──────── Dataset content ────────

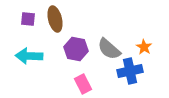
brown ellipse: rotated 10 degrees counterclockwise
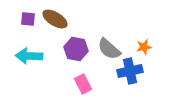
brown ellipse: rotated 45 degrees counterclockwise
orange star: rotated 28 degrees clockwise
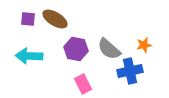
orange star: moved 2 px up
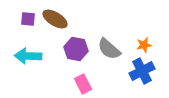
cyan arrow: moved 1 px left
blue cross: moved 12 px right; rotated 15 degrees counterclockwise
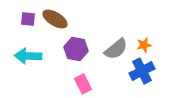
gray semicircle: moved 7 px right; rotated 80 degrees counterclockwise
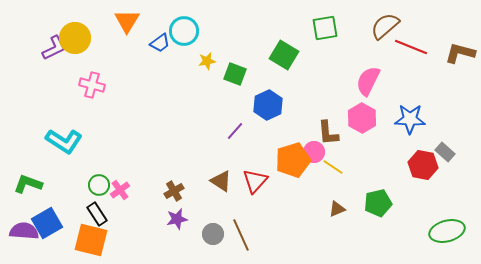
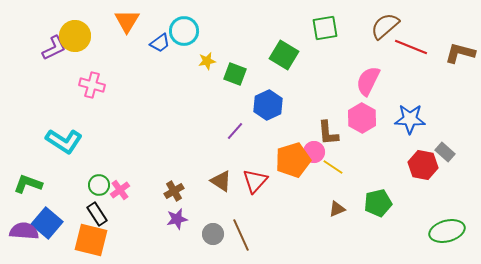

────────

### [Do this]
Transcribe every line of the data above verbatim, leaving out the pictures.

### [Finished exercise]
brown ellipse: rotated 10 degrees counterclockwise
brown ellipse: rotated 45 degrees counterclockwise
orange star: rotated 28 degrees clockwise
orange star: moved 2 px up
cyan arrow: moved 1 px left
blue cross: moved 12 px right; rotated 15 degrees counterclockwise
gray semicircle: moved 7 px right; rotated 80 degrees counterclockwise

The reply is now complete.